* _PROVIDED DATA_
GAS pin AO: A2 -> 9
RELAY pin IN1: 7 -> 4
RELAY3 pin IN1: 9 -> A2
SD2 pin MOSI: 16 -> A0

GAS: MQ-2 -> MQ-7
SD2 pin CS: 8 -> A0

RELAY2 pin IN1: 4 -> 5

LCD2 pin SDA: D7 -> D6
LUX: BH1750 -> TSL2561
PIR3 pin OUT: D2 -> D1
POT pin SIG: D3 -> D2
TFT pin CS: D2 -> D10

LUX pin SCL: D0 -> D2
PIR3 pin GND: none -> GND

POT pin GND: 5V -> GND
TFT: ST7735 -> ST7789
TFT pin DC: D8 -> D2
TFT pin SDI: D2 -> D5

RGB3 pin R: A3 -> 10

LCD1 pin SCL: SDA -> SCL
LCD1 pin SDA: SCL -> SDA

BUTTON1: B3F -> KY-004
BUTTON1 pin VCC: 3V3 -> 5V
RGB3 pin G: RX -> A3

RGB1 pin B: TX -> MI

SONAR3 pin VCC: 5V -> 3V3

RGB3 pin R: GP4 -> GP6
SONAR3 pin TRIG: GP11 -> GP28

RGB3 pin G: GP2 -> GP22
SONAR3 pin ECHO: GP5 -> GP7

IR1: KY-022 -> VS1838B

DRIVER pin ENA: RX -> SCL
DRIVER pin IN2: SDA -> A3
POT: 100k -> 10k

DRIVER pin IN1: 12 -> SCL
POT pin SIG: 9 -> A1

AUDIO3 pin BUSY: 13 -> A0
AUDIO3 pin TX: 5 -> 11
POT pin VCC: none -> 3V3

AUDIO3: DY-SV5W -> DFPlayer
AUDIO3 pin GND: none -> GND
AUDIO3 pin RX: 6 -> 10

* _REQUIRED ACTION_
The entries listed above are to be output exactly. Leave none out.

* _EXERCISE RESULT_
GAS pin AO: A2 -> 9
RELAY pin IN1: 7 -> 4
RELAY3 pin IN1: 9 -> A2
SD2 pin MOSI: 16 -> A0

GAS: MQ-2 -> MQ-7
SD2 pin CS: 8 -> A0

RELAY2 pin IN1: 4 -> 5

LCD2 pin SDA: D7 -> D6
LUX: BH1750 -> TSL2561
PIR3 pin OUT: D2 -> D1
POT pin SIG: D3 -> D2
TFT pin CS: D2 -> D10

LUX pin SCL: D0 -> D2
PIR3 pin GND: none -> GND

POT pin GND: 5V -> GND
TFT: ST7735 -> ST7789
TFT pin DC: D8 -> D2
TFT pin SDI: D2 -> D5

RGB3 pin R: A3 -> 10

LCD1 pin SCL: SDA -> SCL
LCD1 pin SDA: SCL -> SDA

BUTTON1: B3F -> KY-004
BUTTON1 pin VCC: 3V3 -> 5V
RGB3 pin G: RX -> A3

RGB1 pin B: TX -> MI

SONAR3 pin VCC: 5V -> 3V3

RGB3 pin R: GP4 -> GP6
SONAR3 pin TRIG: GP11 -> GP28

RGB3 pin G: GP2 -> GP22
SONAR3 pin ECHO: GP5 -> GP7

IR1: KY-022 -> VS1838B

DRIVER pin ENA: RX -> SCL
DRIVER pin IN2: SDA -> A3
POT: 100k -> 10k

DRIVER pin IN1: 12 -> SCL
POT pin SIG: 9 -> A1

AUDIO3 pin BUSY: 13 -> A0
AUDIO3 pin TX: 5 -> 11
POT pin VCC: none -> 3V3

AUDIO3: DY-SV5W -> DFPlayer
AUDIO3 pin GND: none -> GND
AUDIO3 pin RX: 6 -> 10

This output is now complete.